** Work task **
Your task is to repeat the lines below exactly, excluding any pictures they contain.

** Given information **
-*-
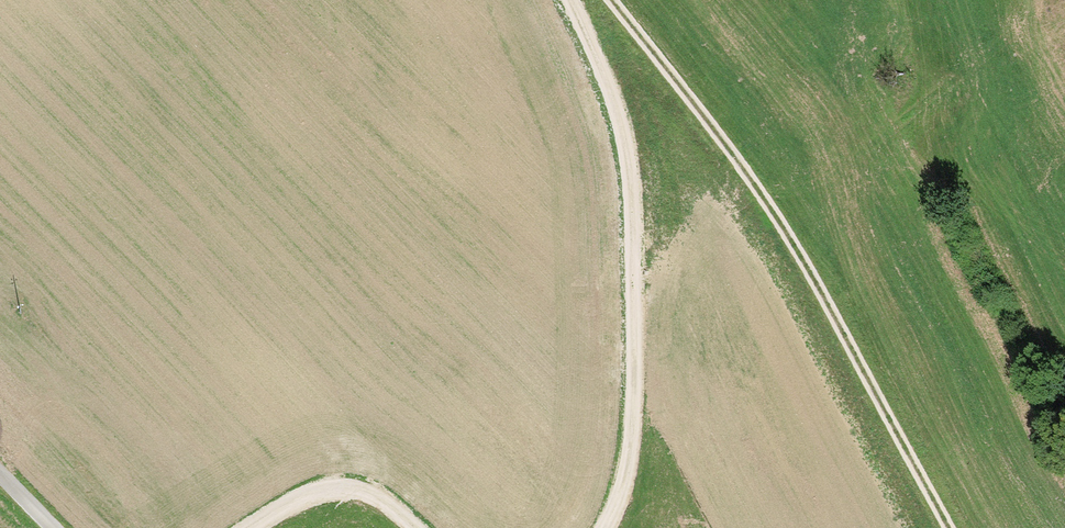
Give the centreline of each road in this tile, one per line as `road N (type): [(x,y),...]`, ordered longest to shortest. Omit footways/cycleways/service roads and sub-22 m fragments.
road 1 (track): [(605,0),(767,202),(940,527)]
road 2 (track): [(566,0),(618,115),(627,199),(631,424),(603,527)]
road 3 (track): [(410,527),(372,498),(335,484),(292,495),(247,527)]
-*-
** Answer to this exercise **
Give the centreline of each road in this tile, one per line as `road N (type): [(x,y),...]`, ordered longest to shortest. Omit footways/cycleways/service roads and sub-22 m fragments.
road 1 (track): [(605,0),(767,202),(940,527)]
road 2 (track): [(566,0),(618,115),(627,199),(631,424),(603,527)]
road 3 (track): [(410,527),(372,498),(335,484),(292,495),(247,527)]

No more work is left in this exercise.